■ Exercise details ■
The first line of the entries through the line bearing "The brown pot": copy these lines exactly and return nothing else.
***** Input data *****
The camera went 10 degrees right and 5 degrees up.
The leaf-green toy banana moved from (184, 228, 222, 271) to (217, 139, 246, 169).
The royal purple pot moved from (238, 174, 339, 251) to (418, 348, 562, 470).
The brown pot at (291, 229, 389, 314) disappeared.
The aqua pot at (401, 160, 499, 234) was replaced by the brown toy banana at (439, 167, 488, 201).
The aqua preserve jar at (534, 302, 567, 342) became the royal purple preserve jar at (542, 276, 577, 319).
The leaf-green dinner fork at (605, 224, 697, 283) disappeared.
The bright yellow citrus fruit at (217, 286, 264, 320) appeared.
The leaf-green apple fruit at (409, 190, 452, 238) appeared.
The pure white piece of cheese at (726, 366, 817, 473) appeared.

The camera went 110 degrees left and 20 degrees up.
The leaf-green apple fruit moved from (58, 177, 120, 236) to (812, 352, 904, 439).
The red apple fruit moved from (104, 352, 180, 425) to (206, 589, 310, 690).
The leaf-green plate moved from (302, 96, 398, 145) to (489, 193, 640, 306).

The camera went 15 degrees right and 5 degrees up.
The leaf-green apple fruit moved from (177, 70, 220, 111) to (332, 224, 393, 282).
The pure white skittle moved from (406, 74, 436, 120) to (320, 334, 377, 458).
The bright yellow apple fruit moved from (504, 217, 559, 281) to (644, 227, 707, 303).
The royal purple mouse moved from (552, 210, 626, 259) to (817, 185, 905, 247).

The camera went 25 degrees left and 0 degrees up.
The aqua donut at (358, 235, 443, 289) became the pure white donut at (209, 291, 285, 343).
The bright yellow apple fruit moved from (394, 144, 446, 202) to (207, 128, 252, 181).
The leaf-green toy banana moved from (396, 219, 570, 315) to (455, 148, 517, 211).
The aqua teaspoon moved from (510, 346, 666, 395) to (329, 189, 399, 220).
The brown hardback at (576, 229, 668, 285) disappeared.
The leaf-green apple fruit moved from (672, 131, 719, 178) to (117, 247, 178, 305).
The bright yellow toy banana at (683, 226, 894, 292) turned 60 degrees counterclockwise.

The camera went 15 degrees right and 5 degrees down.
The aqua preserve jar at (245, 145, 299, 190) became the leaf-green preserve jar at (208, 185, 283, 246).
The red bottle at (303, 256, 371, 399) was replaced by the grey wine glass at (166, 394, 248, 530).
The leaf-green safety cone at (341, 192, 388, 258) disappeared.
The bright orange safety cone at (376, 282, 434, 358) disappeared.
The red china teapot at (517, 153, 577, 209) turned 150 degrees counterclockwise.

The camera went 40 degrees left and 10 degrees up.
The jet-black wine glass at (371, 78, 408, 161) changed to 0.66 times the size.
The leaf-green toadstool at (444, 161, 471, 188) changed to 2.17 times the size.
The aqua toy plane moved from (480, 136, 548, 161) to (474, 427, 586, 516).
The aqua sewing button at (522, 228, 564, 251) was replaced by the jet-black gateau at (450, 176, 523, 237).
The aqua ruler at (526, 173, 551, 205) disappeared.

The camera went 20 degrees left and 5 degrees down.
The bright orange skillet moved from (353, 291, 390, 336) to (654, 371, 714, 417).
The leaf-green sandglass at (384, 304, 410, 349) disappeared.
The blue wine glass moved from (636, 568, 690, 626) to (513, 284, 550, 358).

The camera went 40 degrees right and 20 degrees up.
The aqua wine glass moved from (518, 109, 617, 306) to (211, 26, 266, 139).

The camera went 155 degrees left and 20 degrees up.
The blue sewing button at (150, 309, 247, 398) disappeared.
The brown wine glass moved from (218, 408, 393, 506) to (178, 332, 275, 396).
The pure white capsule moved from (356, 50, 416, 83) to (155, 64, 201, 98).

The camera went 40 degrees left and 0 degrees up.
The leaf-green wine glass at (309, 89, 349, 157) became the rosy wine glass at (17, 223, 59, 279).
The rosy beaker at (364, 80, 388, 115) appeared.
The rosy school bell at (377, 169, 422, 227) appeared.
*****
■ Result for this exercise ■
The camera went 10 degrees right and 5 degrees up.
The leaf-green toy banana moved from (184, 228, 222, 271) to (217, 139, 246, 169).
The royal purple pot moved from (238, 174, 339, 251) to (418, 348, 562, 470).
The brown pot at (291, 229, 389, 314) disappeared.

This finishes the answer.